*Your goal*. Every line below from the one containing "black cap: 0 -> 2" through the one containing "white cheese: 8 -> 7" is to be printed exactly, with the pictures omitted.

START Input

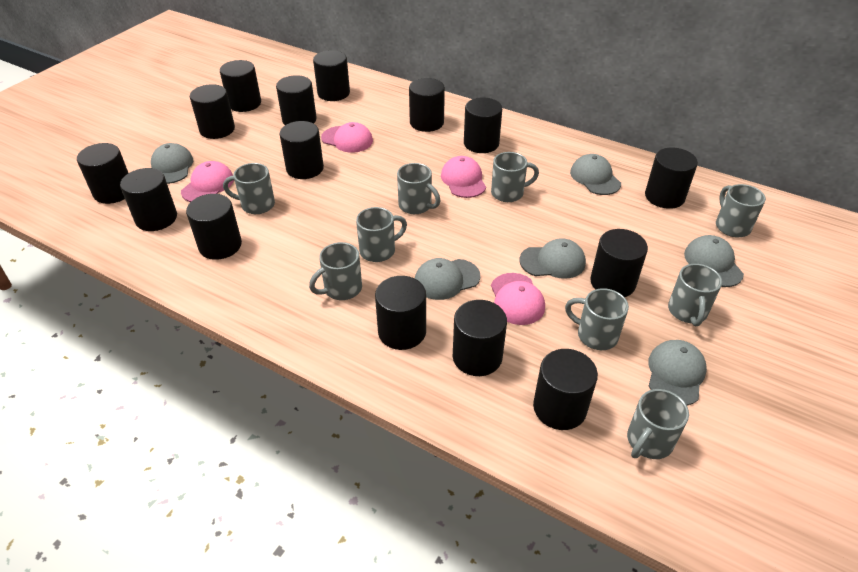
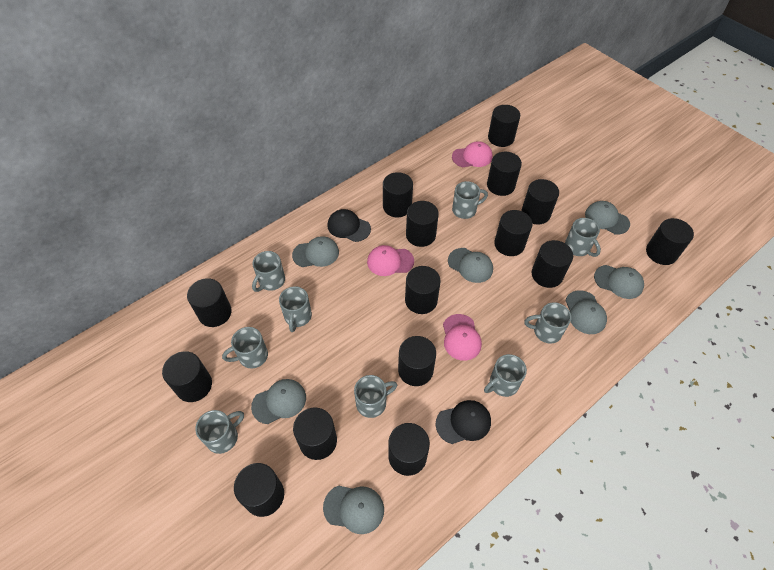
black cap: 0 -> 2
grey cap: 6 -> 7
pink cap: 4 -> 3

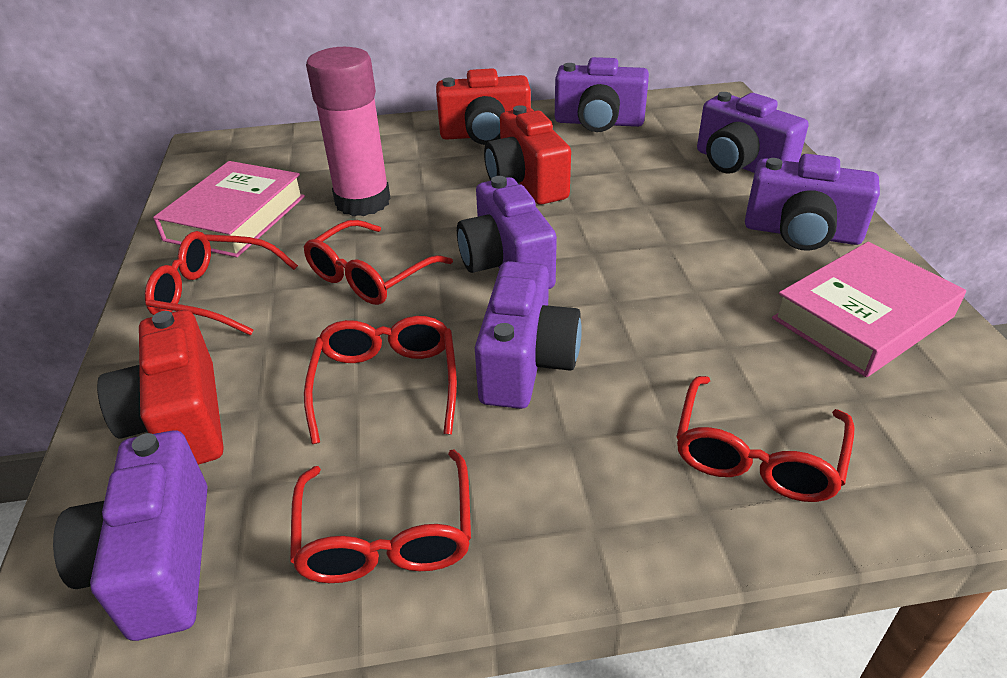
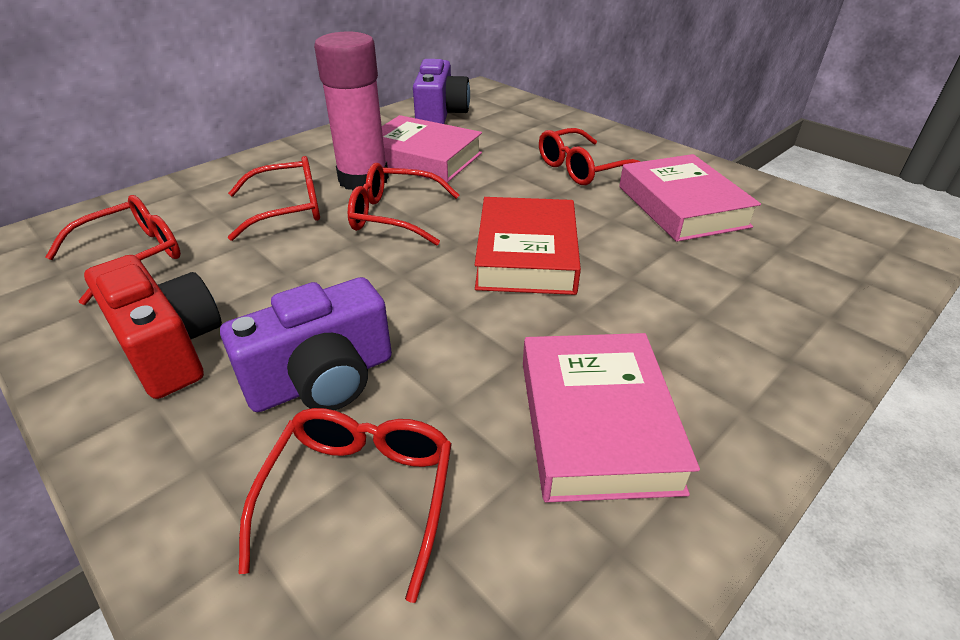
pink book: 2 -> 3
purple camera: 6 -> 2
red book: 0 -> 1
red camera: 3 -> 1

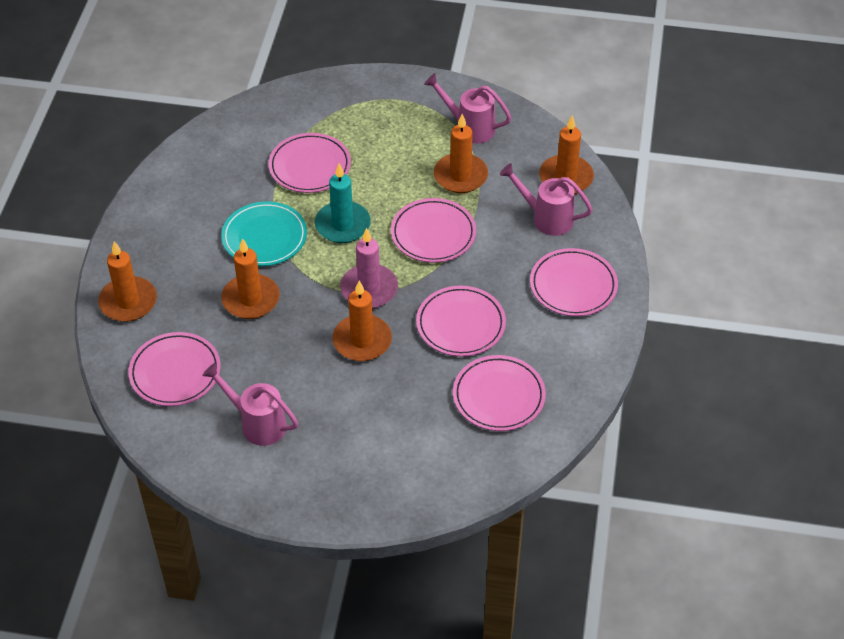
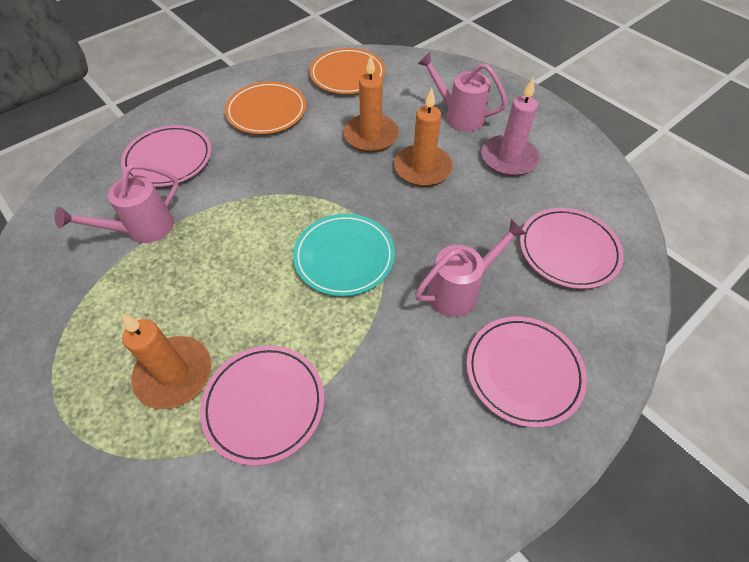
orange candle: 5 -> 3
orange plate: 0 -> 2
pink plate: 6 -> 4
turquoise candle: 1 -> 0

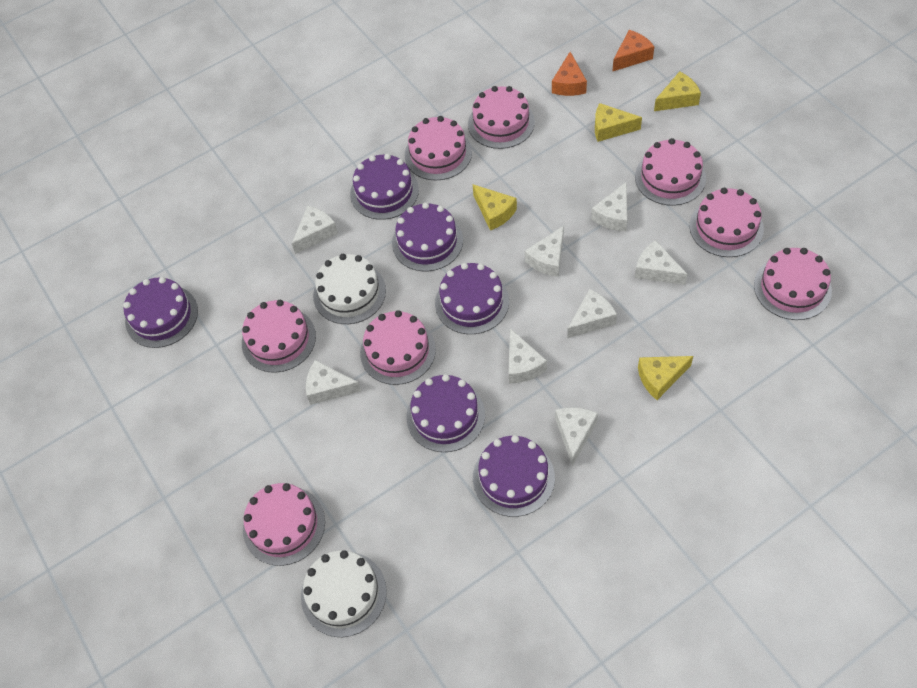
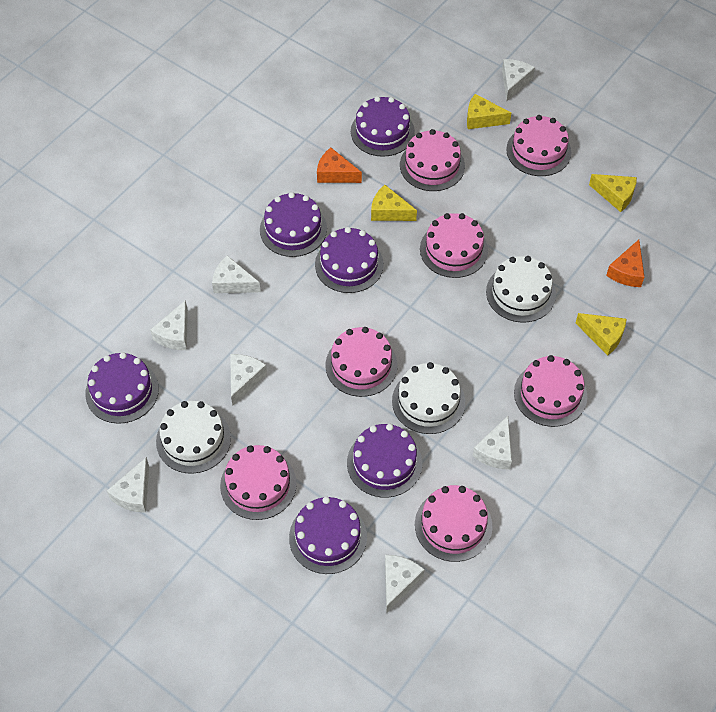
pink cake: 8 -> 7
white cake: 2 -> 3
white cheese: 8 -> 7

END Input
START Input

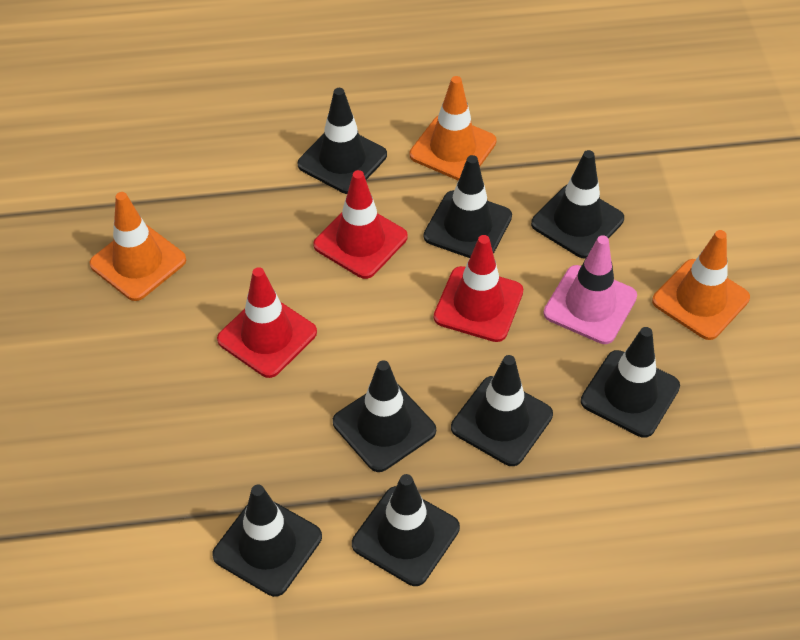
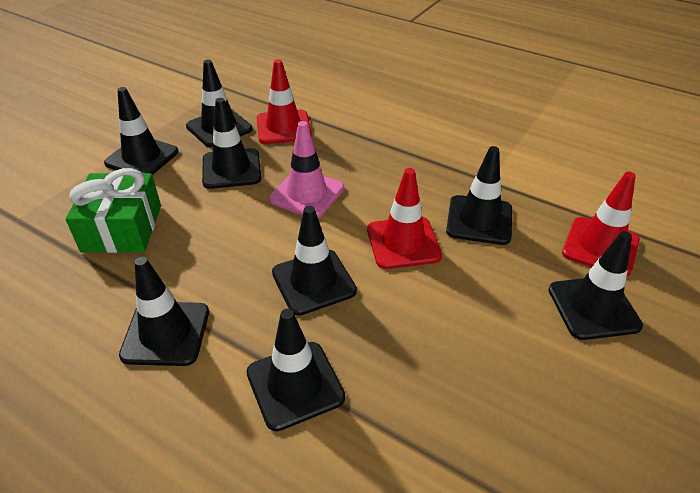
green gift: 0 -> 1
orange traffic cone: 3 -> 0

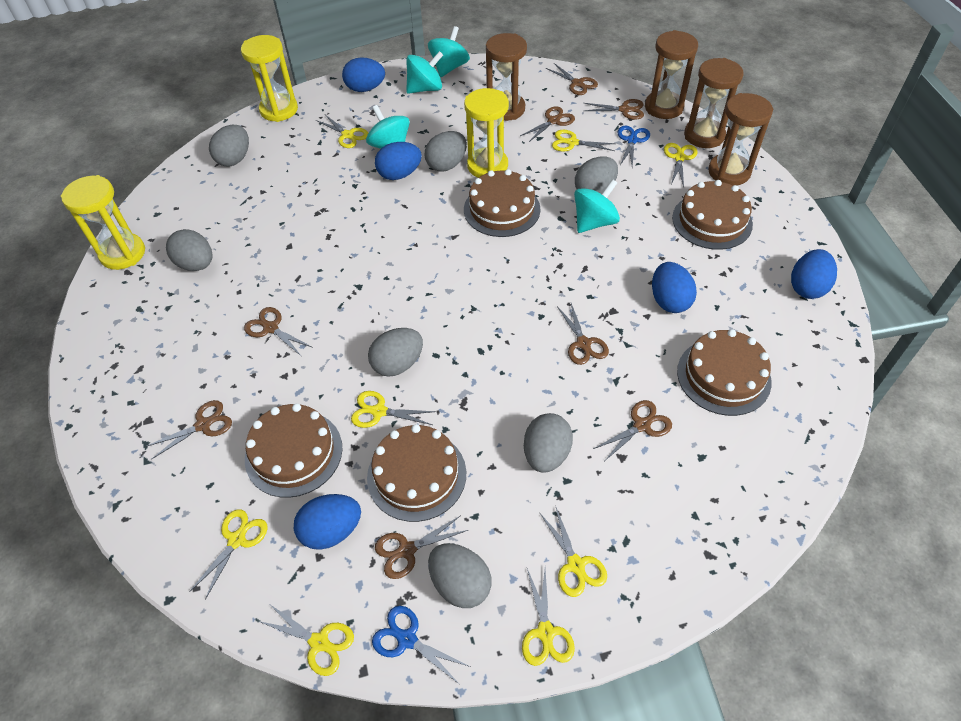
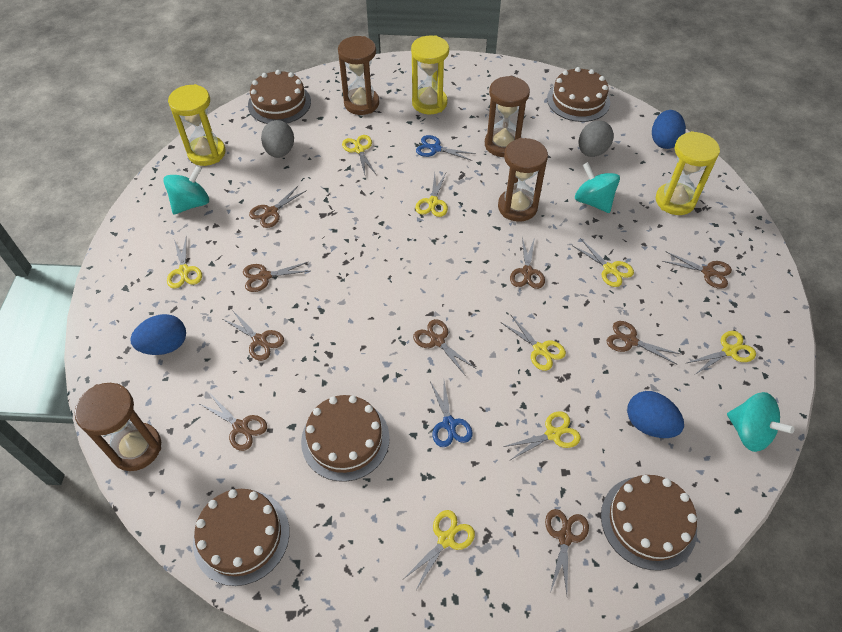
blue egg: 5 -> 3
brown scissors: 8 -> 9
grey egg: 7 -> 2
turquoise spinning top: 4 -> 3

END Input
START Input

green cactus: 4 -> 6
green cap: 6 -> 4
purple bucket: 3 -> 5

END Input

*Output of the exercise*.
black cap: 0 -> 2
grey cap: 6 -> 7
pink cap: 4 -> 3

pink book: 2 -> 3
purple camera: 6 -> 2
red book: 0 -> 1
red camera: 3 -> 1

orange candle: 5 -> 3
orange plate: 0 -> 2
pink plate: 6 -> 4
turquoise candle: 1 -> 0

pink cake: 8 -> 7
white cake: 2 -> 3
white cheese: 8 -> 7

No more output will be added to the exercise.